Prompt: Once the pictures are set aside, copy everything else in the records exactly.

Segment Start: Entries provided

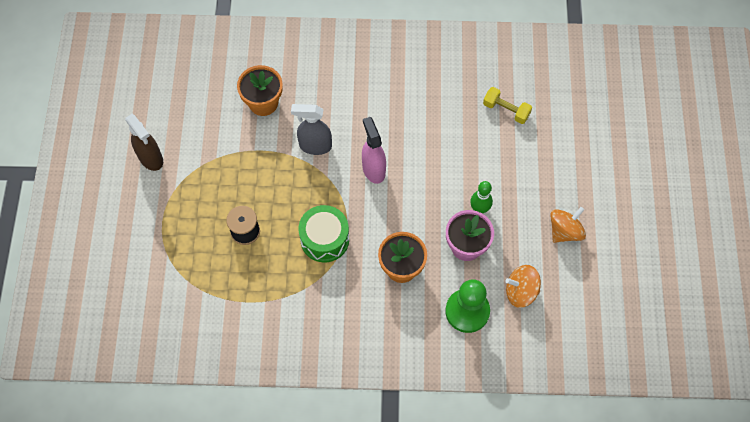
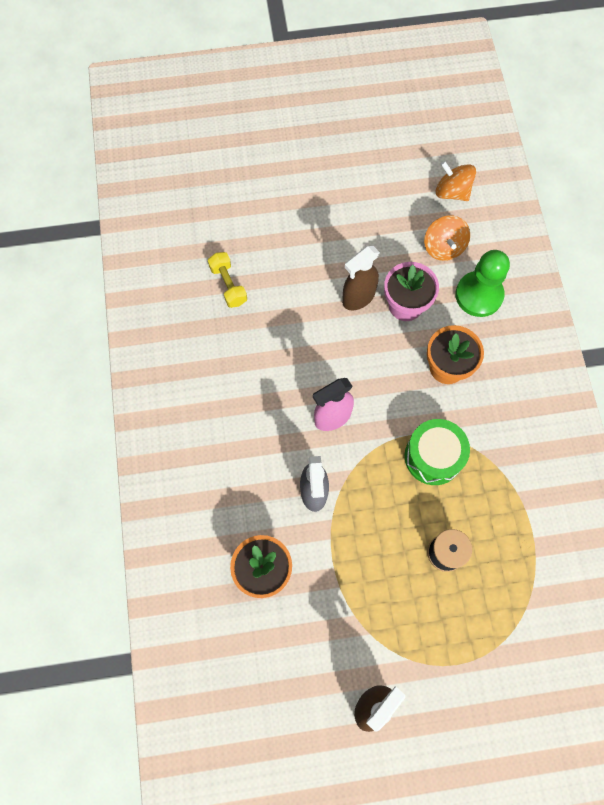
camera: 100 degrees left, 5 degrees up
(479, 209) = (358, 297): green bowling pin -> brown spray bottle
(506, 110) = (228, 285): yellow dumbbell -> yellow dumbbell turned 45 degrees counterclockwise
(565, 231) = (366, 213): orange spinning top -> orange spinning top (452, 192)

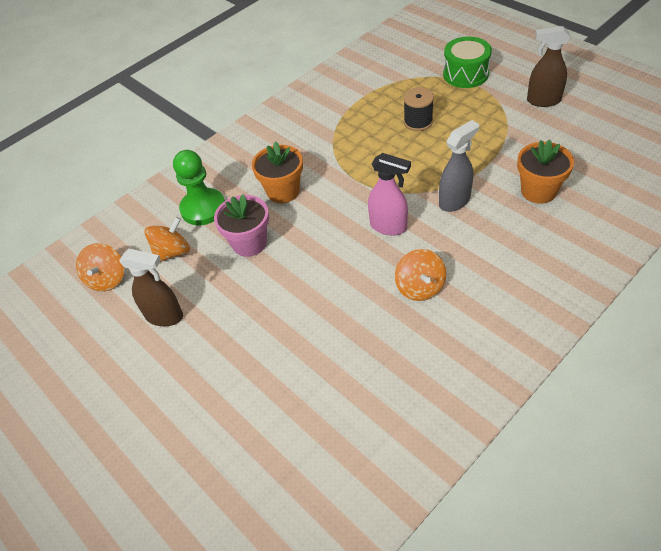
camera: 120 degrees left, 20 degrees down
(228, 285) = (339, 378): yellow dumbbell -> none
(253, 391) = (420, 287): none -> orange spinning top
(358, 297) = (268, 276): brown spray bottle -> brown spray bottle (165, 316)
(433, 456) = (360, 161): green drum -> green drum (465, 74)

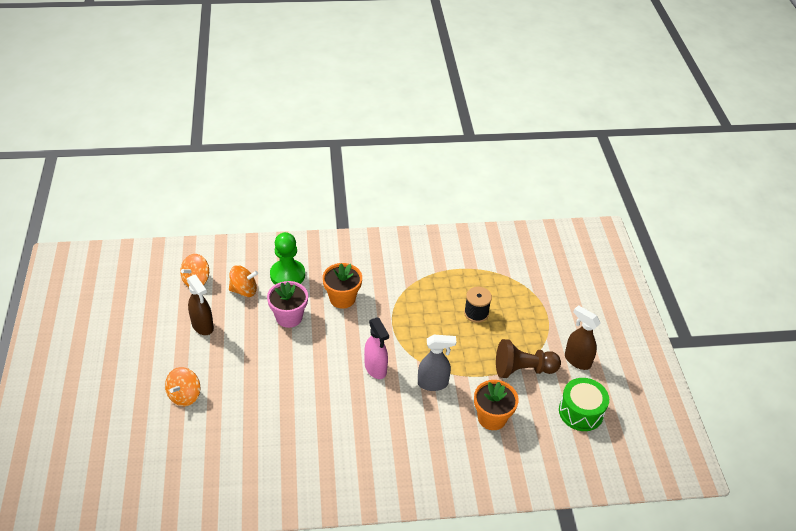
camera: 30 degrees right, 5 degrees down
(420, 287) = (349, 419): orange spinning top -> orange spinning top (184, 395)
(465, 74) = (550, 301): green drum -> green drum (581, 412)
(512, 136) = (523, 369): none -> brown pawn

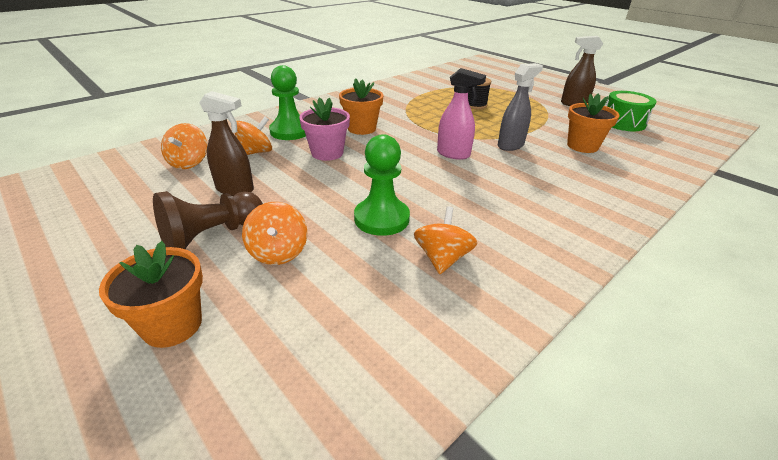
camera: 35 degrees left, 10 degrees down
(109, 414) = (172, 325): none -> orange flower pot
(260, 403) = (381, 218): none -> green pawn
(260, 454) = (442, 258): none -> orange spinning top
(523, 369) = (553, 118): brown pawn -> brown pawn (212, 236)

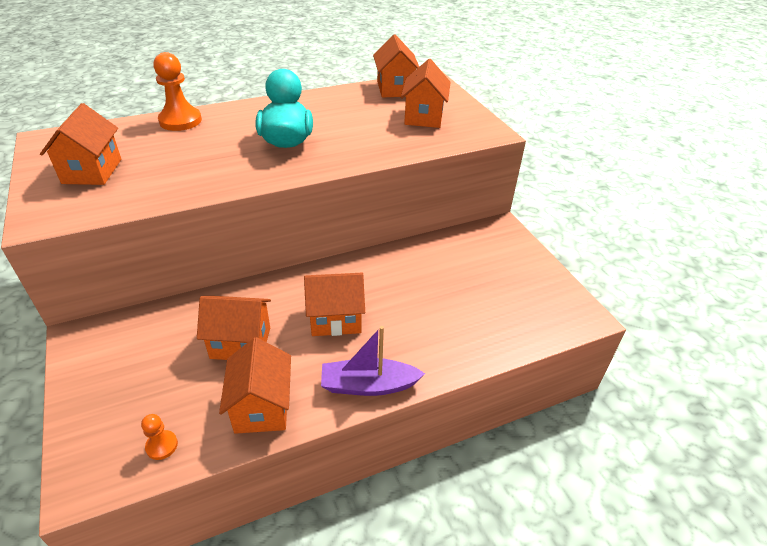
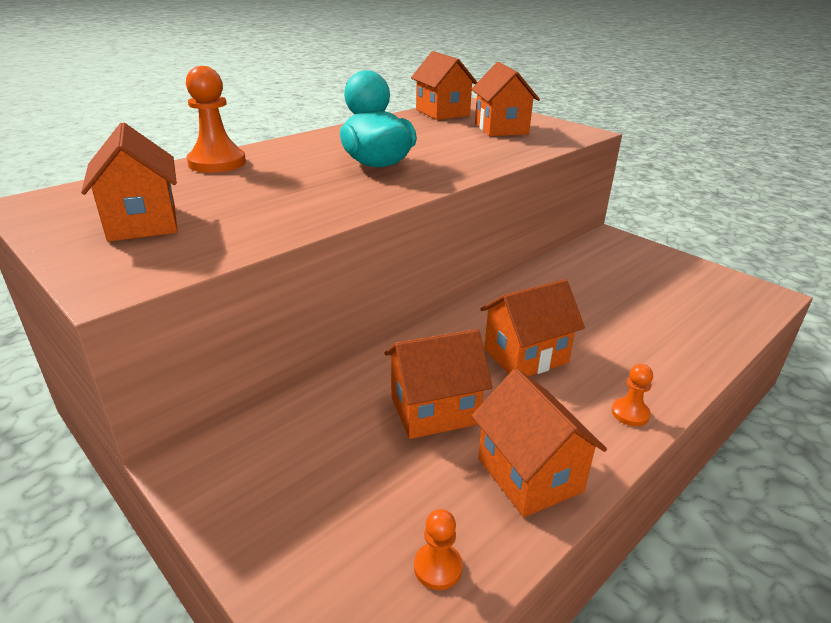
camera: 20 degrees left, 10 degrees down
(368, 385) = (630, 413): purple boat -> orange pawn

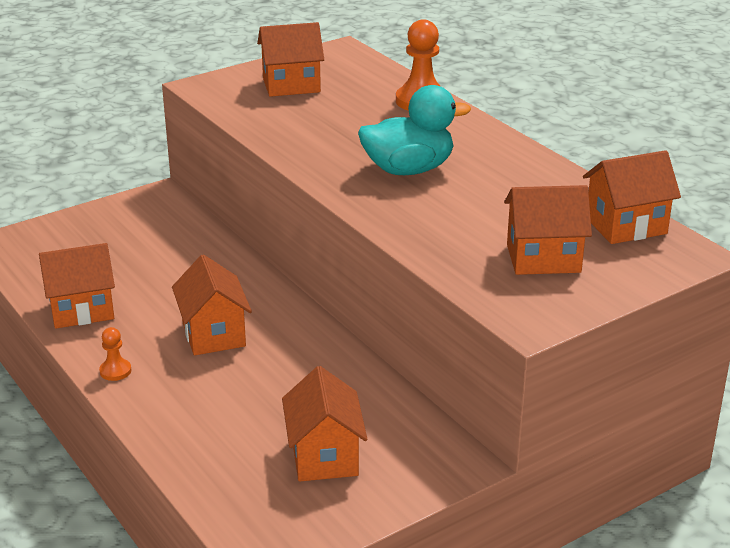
camera: 100 degrees right, 0 degrees up
(434, 410) = (165, 281): orange house -> orange house (324, 456)
(438, 567) = (37, 268): orange pawn -> none

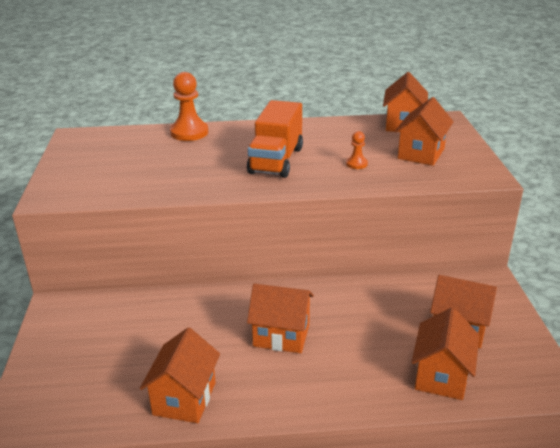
camera: 60 degrees left, 0 degrees up
(115, 371) = (290, 402): orange pawn -> orange pawn (356, 164)
(291, 85) = (101, 165): orange house -> orange house (441, 376)
(408, 169) = (276, 160): turquoise duck -> orange truck

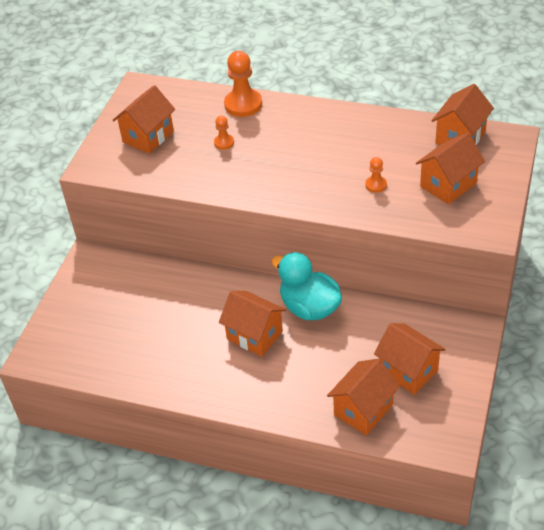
camera: 25 degrees right, 15 degrees up
(184, 398) = (155, 371): orange house -> orange house (148, 137)
(186, 159) = (224, 142): none -> orange pawn
(276, 160) = (303, 163): orange truck -> none
(323, 298) = (309, 307): none -> turquoise duck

Segment End: Entries provided

Result for this exercise:
camera: 100 degrees left, 5 degrees up
(479, 209) = (358, 297): green bowling pin -> brown spray bottle
(506, 110) = (228, 285): yellow dumbbell -> yellow dumbbell turned 45 degrees counterclockwise
(565, 231) = (366, 213): orange spinning top -> orange spinning top (452, 192)

camera: 120 degrees left, 20 degrees down
(228, 285) = (339, 378): yellow dumbbell -> none
(253, 391) = (420, 287): none -> orange spinning top
(358, 297) = (268, 276): brown spray bottle -> brown spray bottle (165, 316)
(433, 456) = (360, 161): green drum -> green drum (465, 74)

camera: 30 degrees right, 5 degrees down
(420, 287) = (349, 419): orange spinning top -> orange spinning top (184, 395)
(465, 74) = (550, 301): green drum -> green drum (581, 412)
(512, 136) = (523, 369): none -> brown pawn

camera: 35 degrees left, 10 degrees down
(109, 414) = (172, 325): none -> orange flower pot
(260, 403) = (381, 218): none -> green pawn
(260, 454) = (442, 258): none -> orange spinning top
(523, 369) = (553, 118): brown pawn -> brown pawn (212, 236)

camera: 20 degrees left, 10 degrees down
(368, 385) = (630, 413): purple boat -> orange pawn

camera: 100 degrees right, 0 degrees up
(434, 410) = (165, 281): orange house -> orange house (324, 456)
(438, 567) = (37, 268): orange pawn -> none

camera: 60 degrees left, 0 degrees up
(115, 371) = (290, 402): orange pawn -> orange pawn (356, 164)
(291, 85) = (101, 165): orange house -> orange house (441, 376)
(408, 169) = (276, 160): turquoise duck -> orange truck

camera: 25 degrees right, 15 degrees up
(184, 398) = (155, 371): orange house -> orange house (148, 137)
(186, 159) = (224, 142): none -> orange pawn
(276, 160) = (303, 163): orange truck -> none
(323, 298) = (309, 307): none -> turquoise duck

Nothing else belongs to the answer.